(Image sets with object changes)
[Start of Attachment]

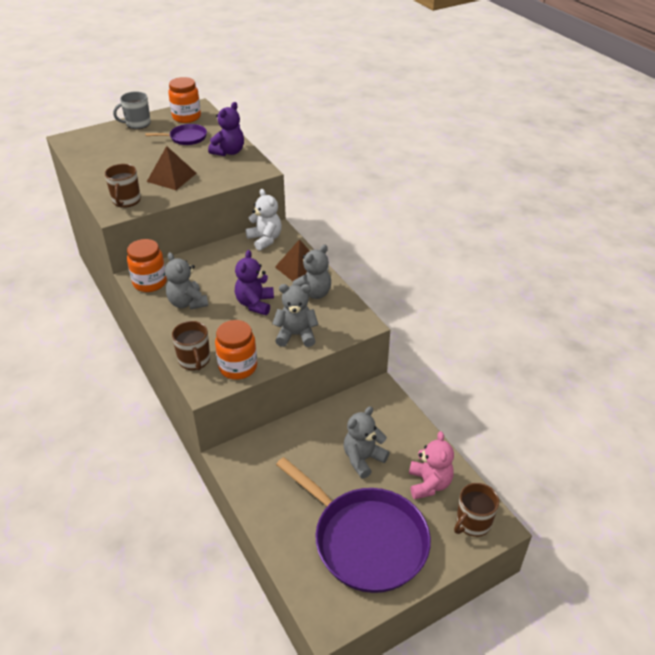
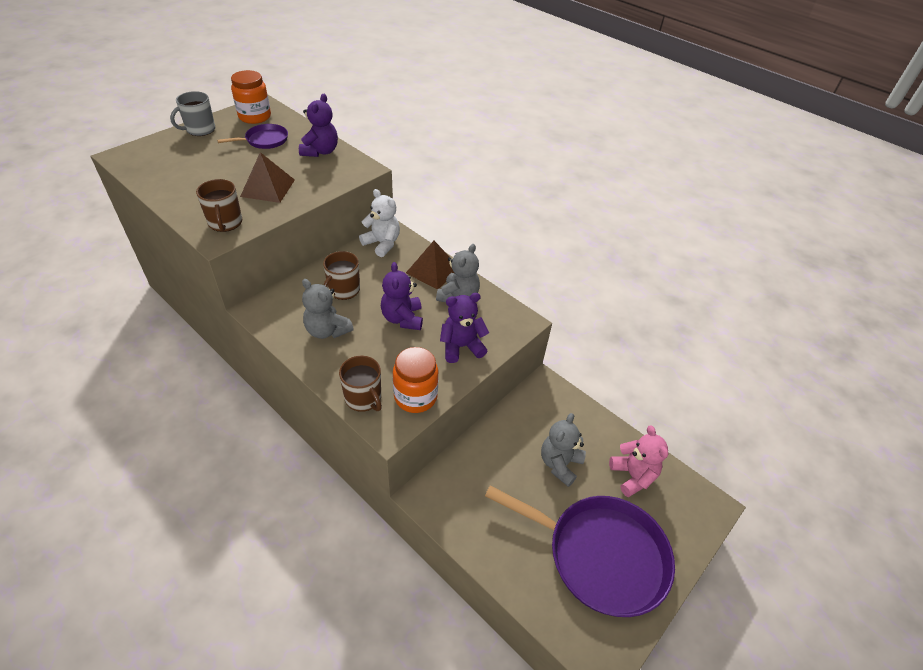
camera: 20 degrees left, 5 degrees up
orange jar [127,239,167,292] -> none
grey teddy bear [272,284,319,347] -> purple teddy bear [440,293,489,363]
brown mug [454,483,499,537] -> brown mug moved to [323,251,360,300]

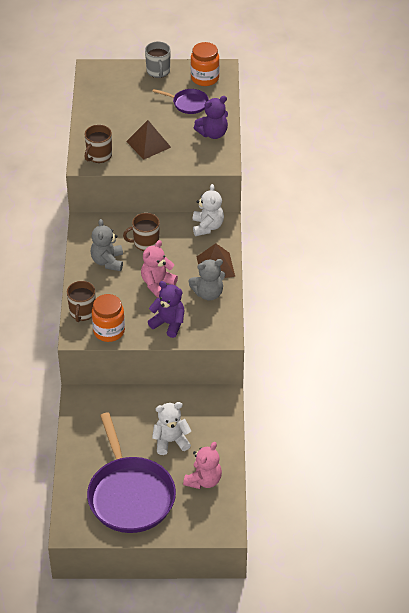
camera: 50 degrees right, 0 degrees up
grey mug [170,91,215,136] -> grey mug turned 105 degrees counterclockwise [145,41,171,78]
purple teddy bear [381,262,423,330] -> pink teddy bear [141,240,178,298]
grey teddy bear [541,413,586,487] -> white teddy bear [152,402,191,455]

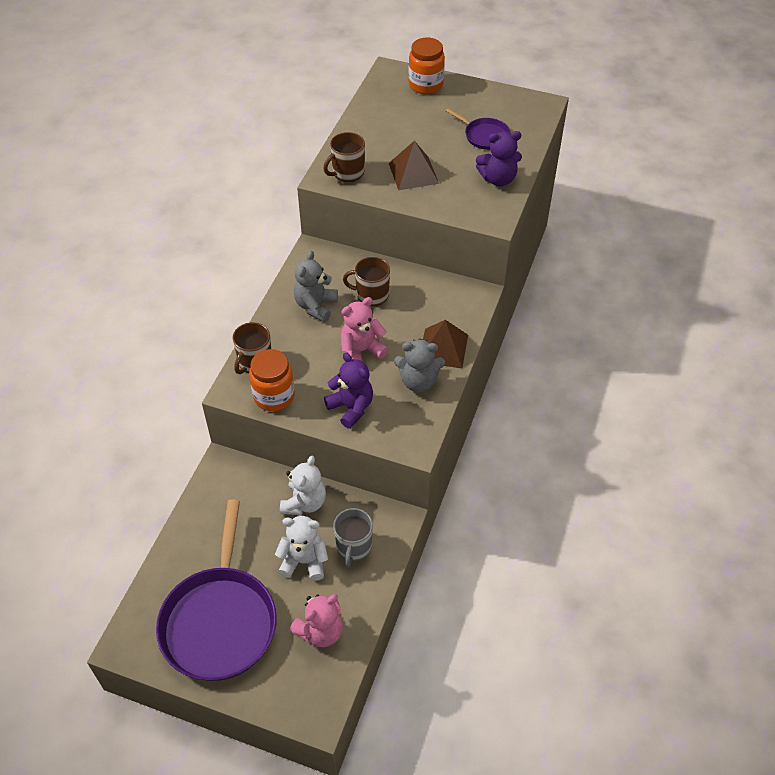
camera: 20 degrees right, 5 degrees up
grey mug [145,41,171,78] -> grey mug moved to [333,508,373,567]
orange jar [191,42,220,86] -> orange jar moved to [408,38,445,94]
white teddy bear [193,184,224,236] -> white teddy bear moved to [280,456,326,515]

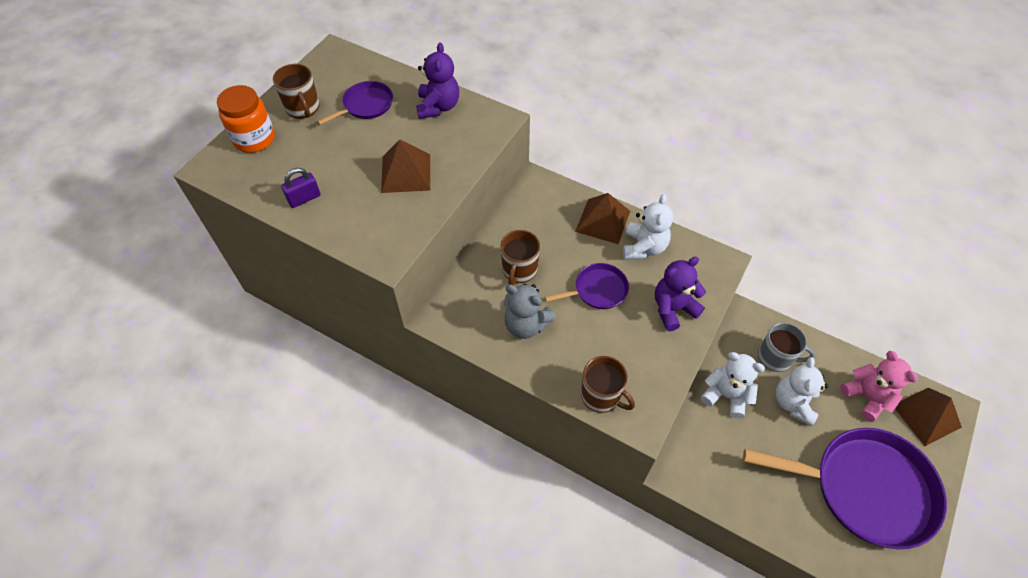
camera: 80 degrees left, 5 degrees up
orange jar [249,349,295,411] -> none
brown mug [323,132,365,182] -> brown mug moved to [273,64,319,119]
pink teddy bear [341,297,388,362] -> purple pan [545,263,629,309]
grey teddy bear [394,339,445,392] -> white teddy bear [623,194,673,260]
none -> purple padlock [281,168,321,208]
none -> brown pyramid [895,388,962,446]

[End of Attachment]

> _Exercise requirements_
Scan the data above for the string "right" and copy each line where it appears.

> _Problem solution_
camera: 50 degrees right, 0 degrees up
camera: 20 degrees right, 5 degrees up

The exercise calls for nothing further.